Top of TASK INPUTS

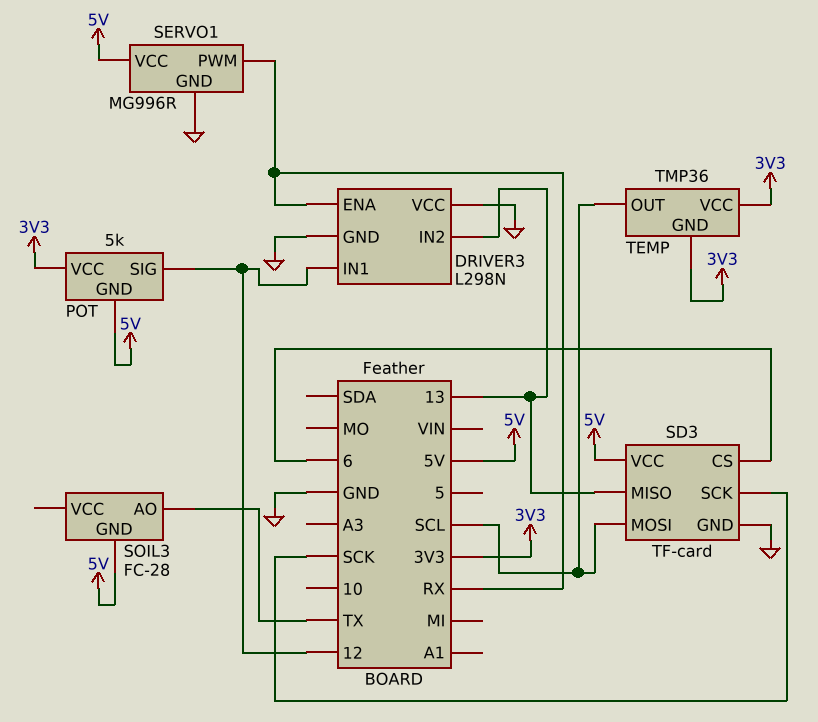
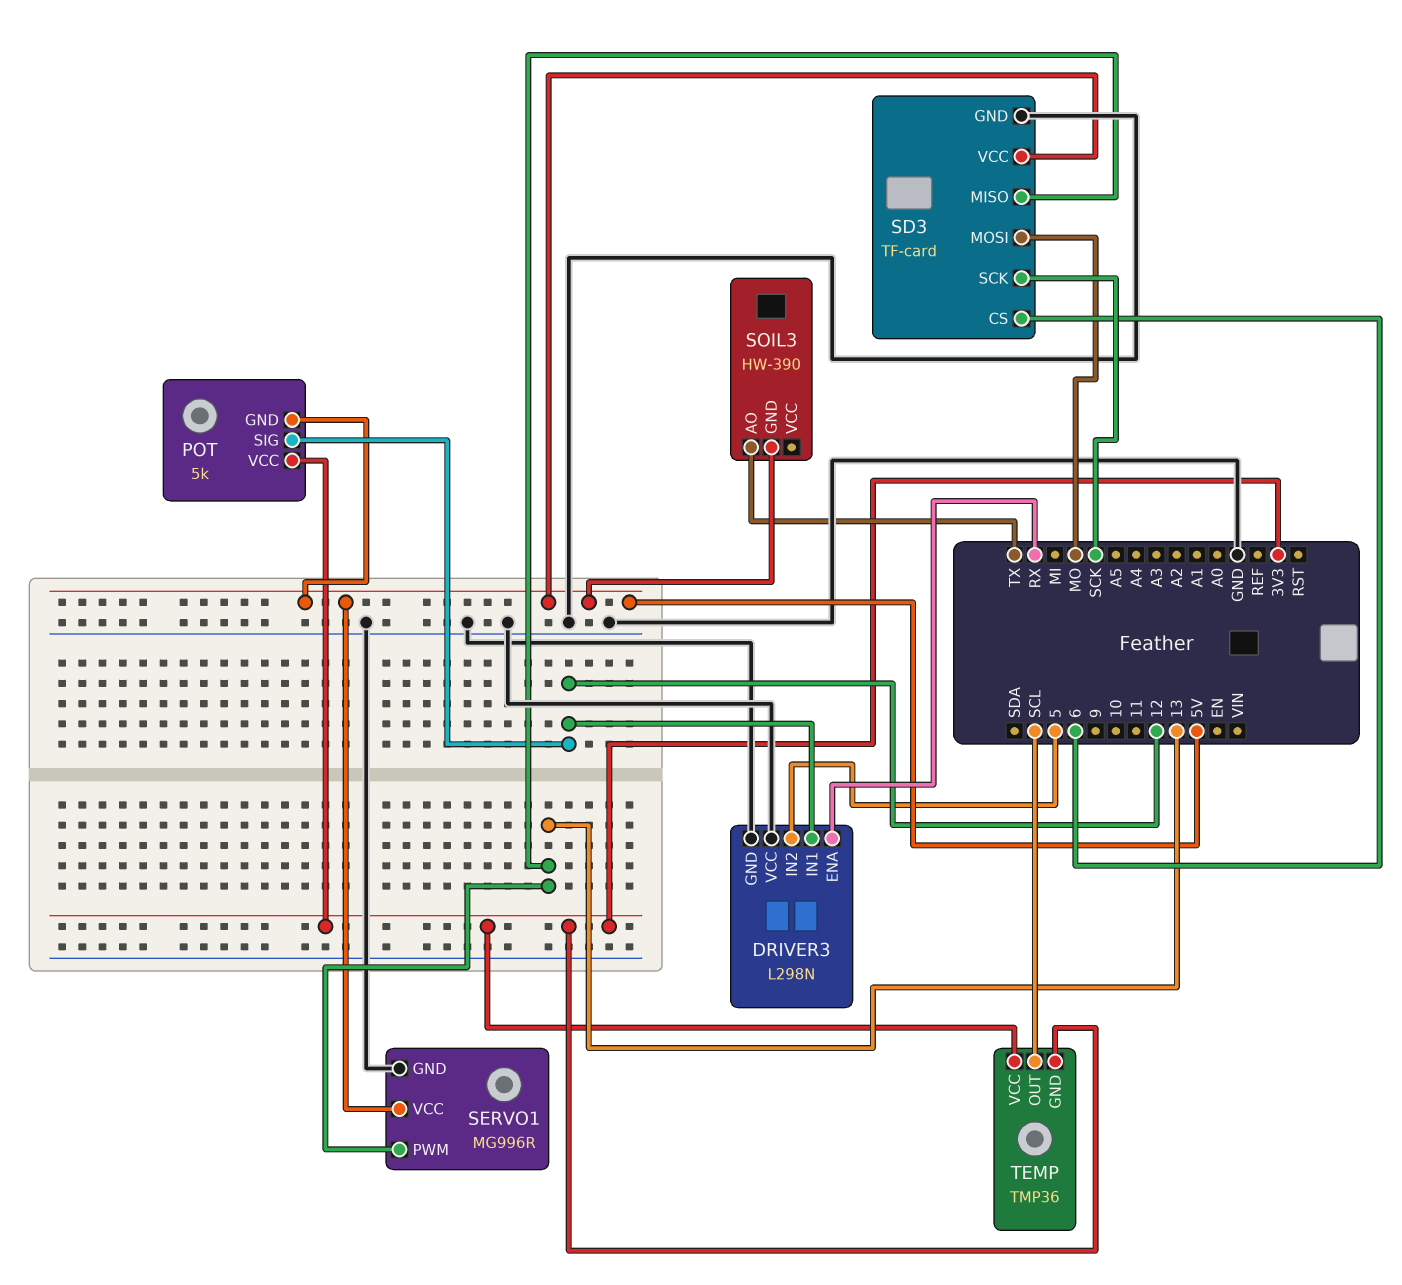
DRIVER3 pin IN2: 13 -> 5
SD3 pin MOSI: SCL -> MO
SERVO1 pin PWM: RX -> 13
SOIL3: FC-28 -> HW-390

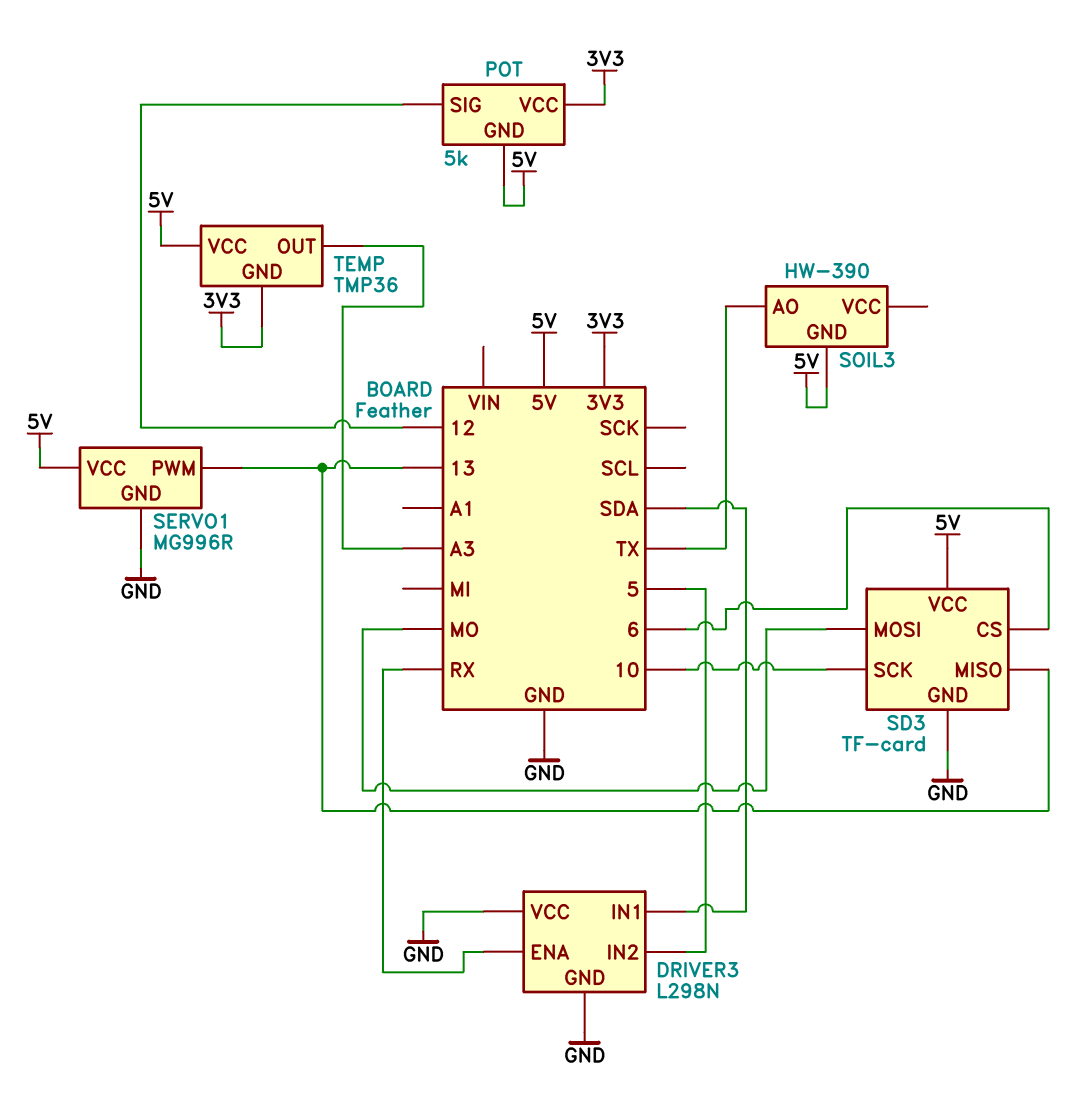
DRIVER3 pin IN1: 12 -> SDA
SD3 pin SCK: SCK -> 10
TEMP pin OUT: SCL -> A3
TEMP pin VCC: 3V3 -> 5V

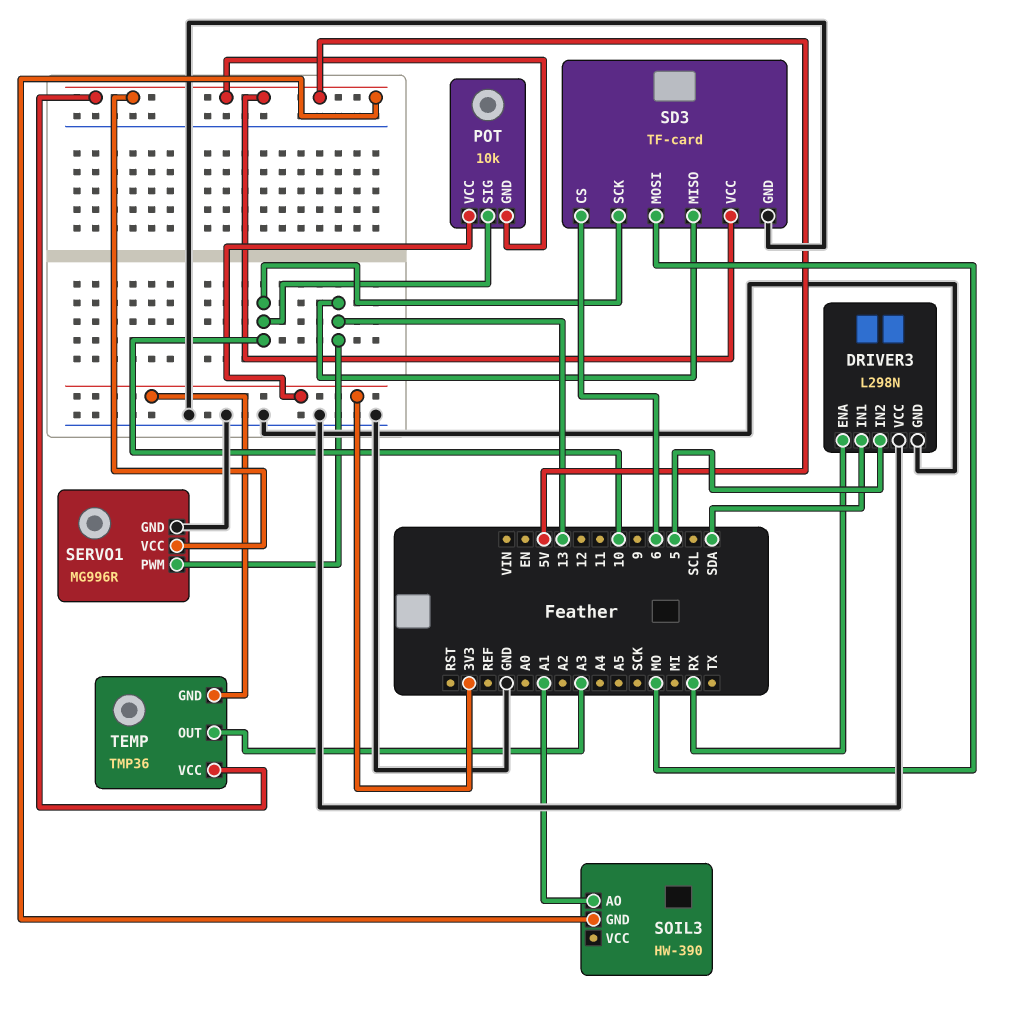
POT: 5k -> 10k
POT pin SIG: 12 -> 10
SOIL3 pin AO: TX -> A1

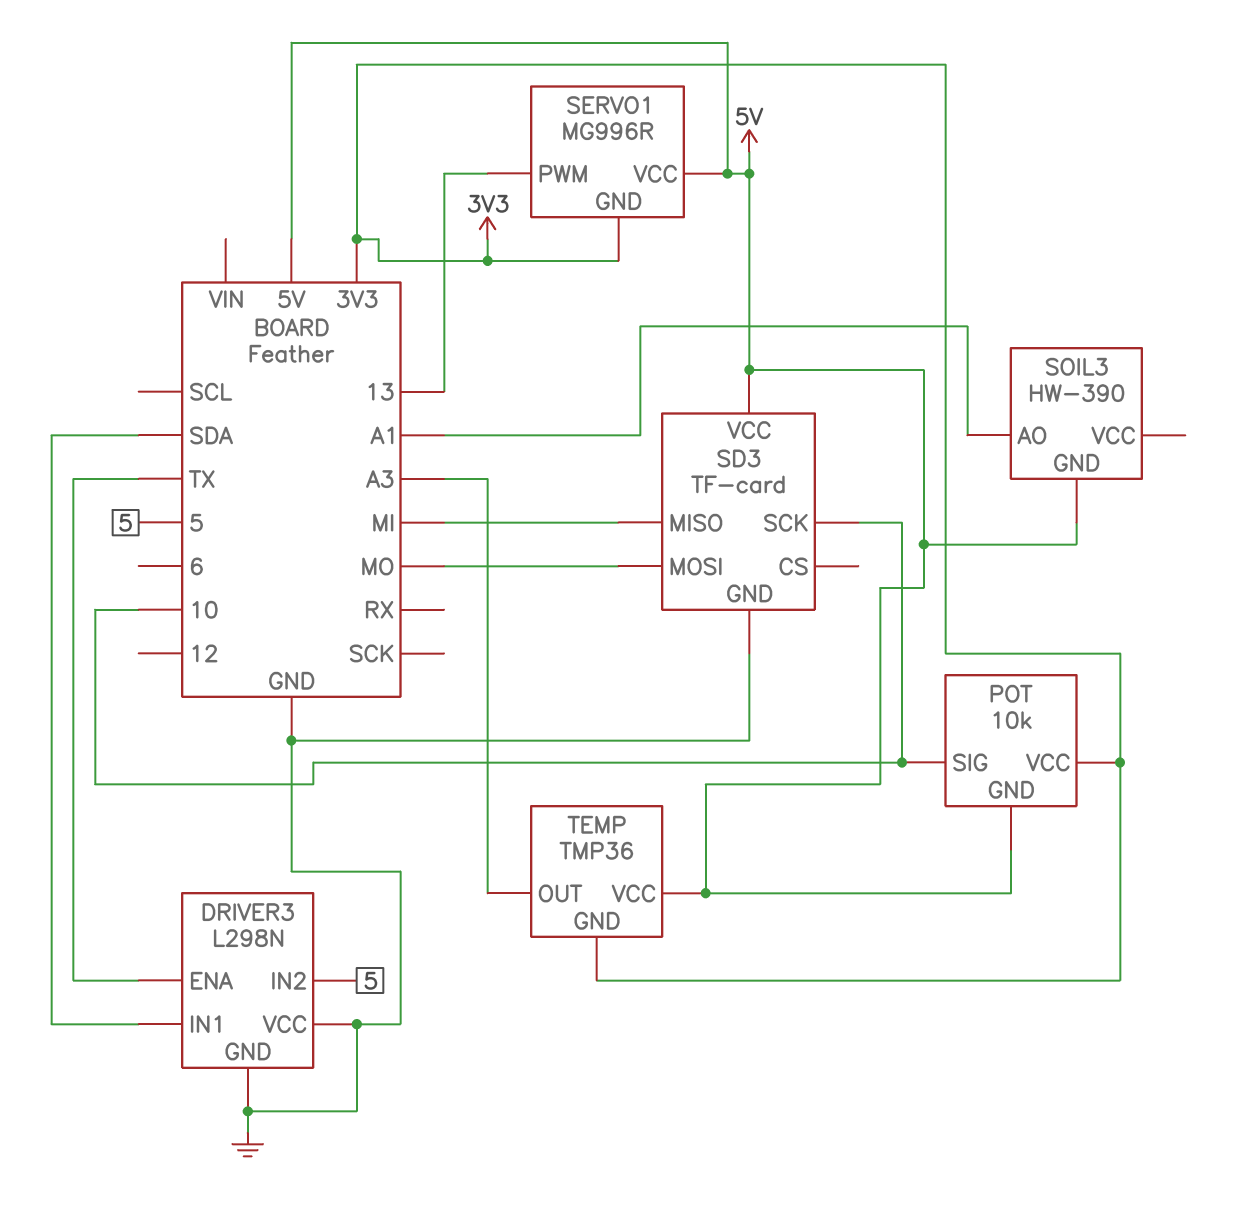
DRIVER3 pin ENA: RX -> TX
SD3 pin CS: 6 -> none
SD3 pin MISO: 13 -> MI
SERVO1 pin GND: GND -> 3V3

Bottom of TASK INPUTS

| EXERCISE |
Word for word, write out each of the records, but not the pictures.

| PROBLEM SOLUTION |
DRIVER3 pin IN2: 13 -> 5
SD3 pin MOSI: SCL -> MO
SERVO1 pin PWM: RX -> 13
SOIL3: FC-28 -> HW-390

DRIVER3 pin IN1: 12 -> SDA
SD3 pin SCK: SCK -> 10
TEMP pin OUT: SCL -> A3
TEMP pin VCC: 3V3 -> 5V

POT: 5k -> 10k
POT pin SIG: 12 -> 10
SOIL3 pin AO: TX -> A1

DRIVER3 pin ENA: RX -> TX
SD3 pin CS: 6 -> none
SD3 pin MISO: 13 -> MI
SERVO1 pin GND: GND -> 3V3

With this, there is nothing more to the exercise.